■ Exercise directions
Please return all lines of the data below containing the string "kalkulator".

■ Material for the task

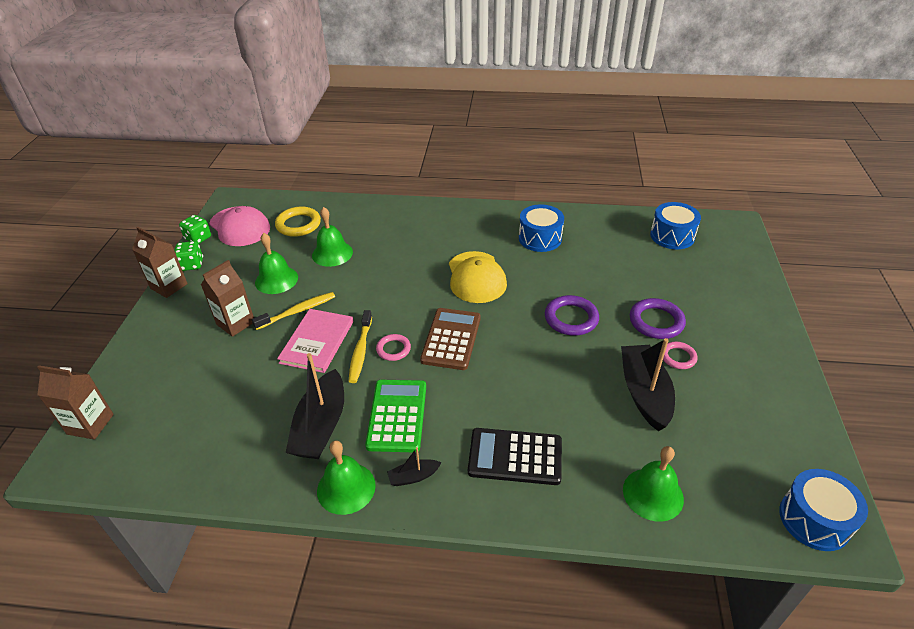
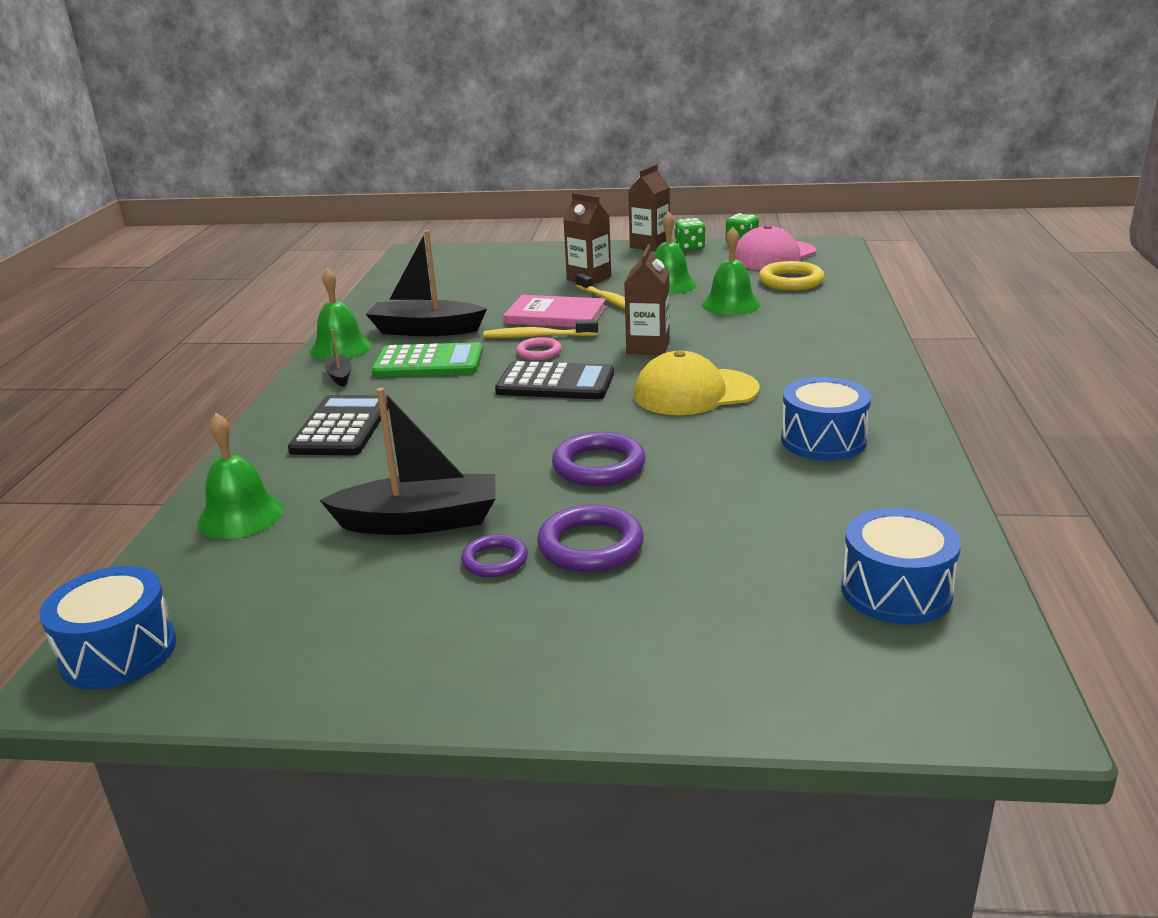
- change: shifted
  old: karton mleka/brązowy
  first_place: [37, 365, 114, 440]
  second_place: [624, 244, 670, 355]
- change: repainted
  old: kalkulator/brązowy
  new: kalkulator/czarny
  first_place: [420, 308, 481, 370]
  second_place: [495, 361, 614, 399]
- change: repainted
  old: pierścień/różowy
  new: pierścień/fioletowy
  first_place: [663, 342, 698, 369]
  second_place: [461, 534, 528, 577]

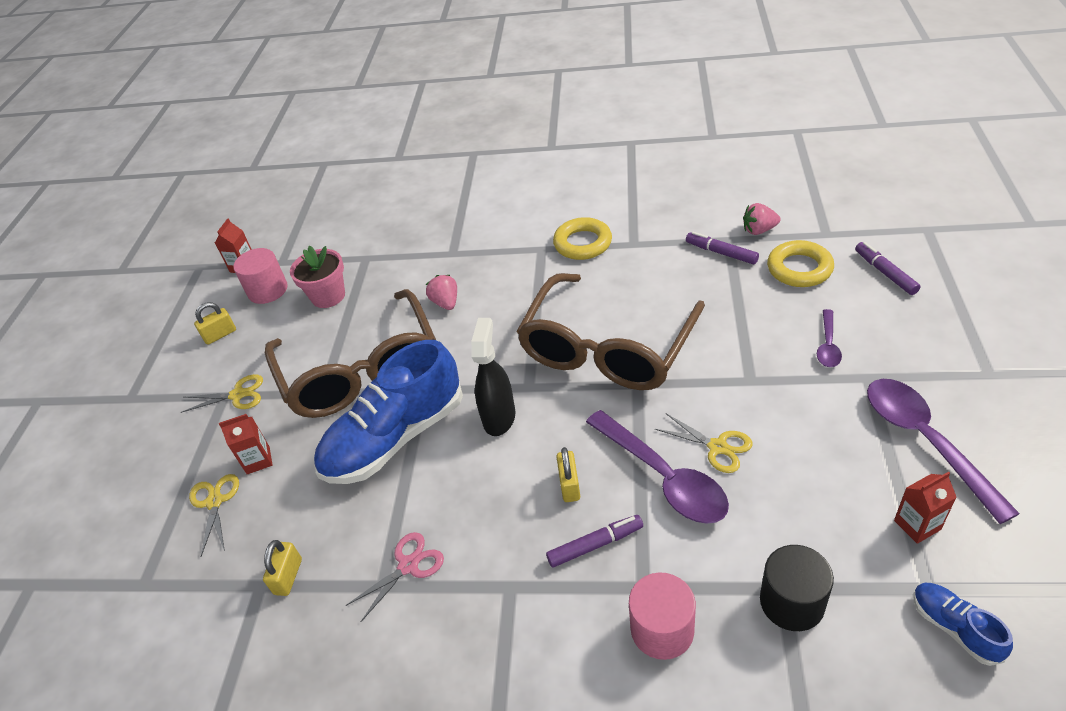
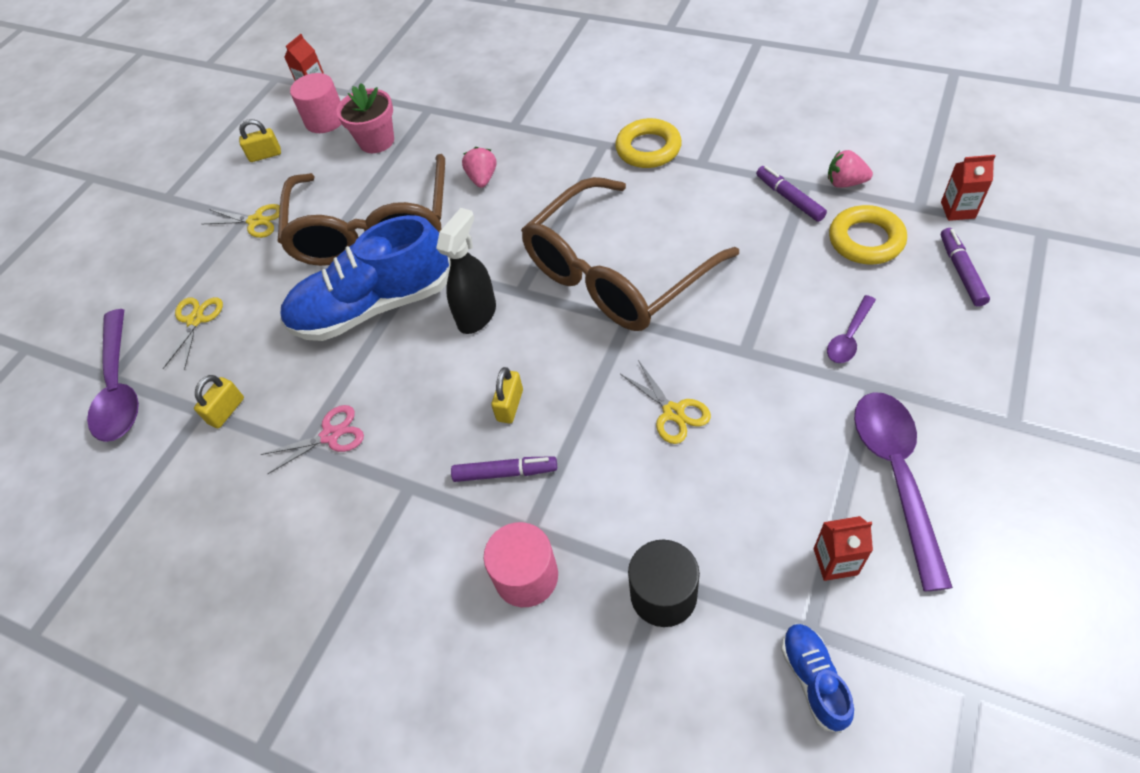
- change: shifted
  old: karton mleka/czerwony
  first_place: [219, 414, 272, 474]
  second_place: [941, 155, 995, 221]
- change: shifted
  old: łyżka/fioletowy
  first_place: [586, 410, 729, 524]
  second_place: [87, 309, 139, 442]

■ Response below
  old: kalkulator/brązowy
  new: kalkulator/czarny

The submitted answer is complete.